Instructions for the task
Repeat, exactly as written, the line containing "(254, 317) = (257, 239): none" and each line after it through the end of the data.

=== Material provided ===

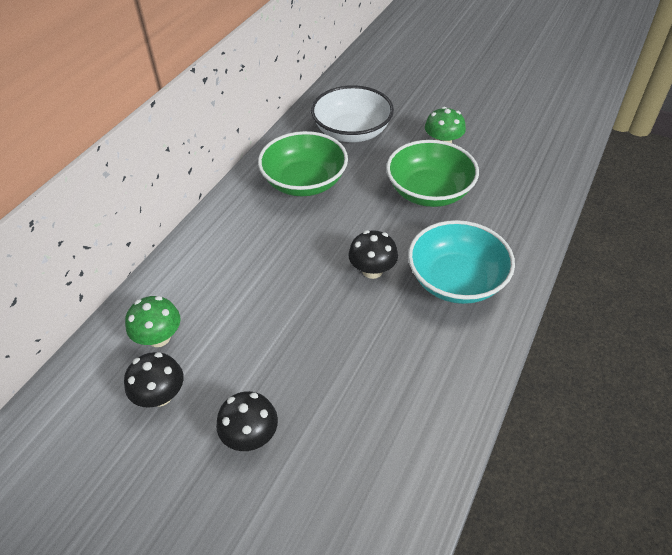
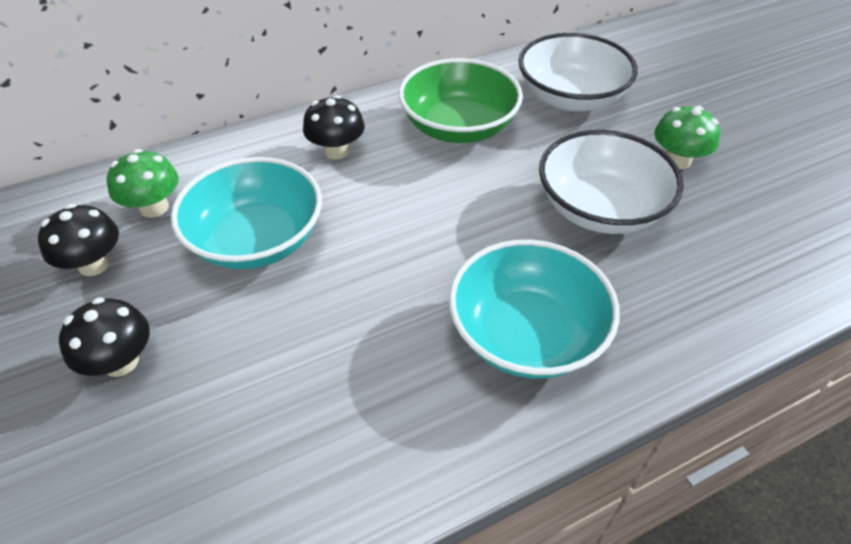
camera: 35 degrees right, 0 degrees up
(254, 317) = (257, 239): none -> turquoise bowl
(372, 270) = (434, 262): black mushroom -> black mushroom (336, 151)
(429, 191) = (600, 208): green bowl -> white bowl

===

Written response
(254, 317) = (257, 239): none -> turquoise bowl
(372, 270) = (434, 262): black mushroom -> black mushroom (336, 151)
(429, 191) = (600, 208): green bowl -> white bowl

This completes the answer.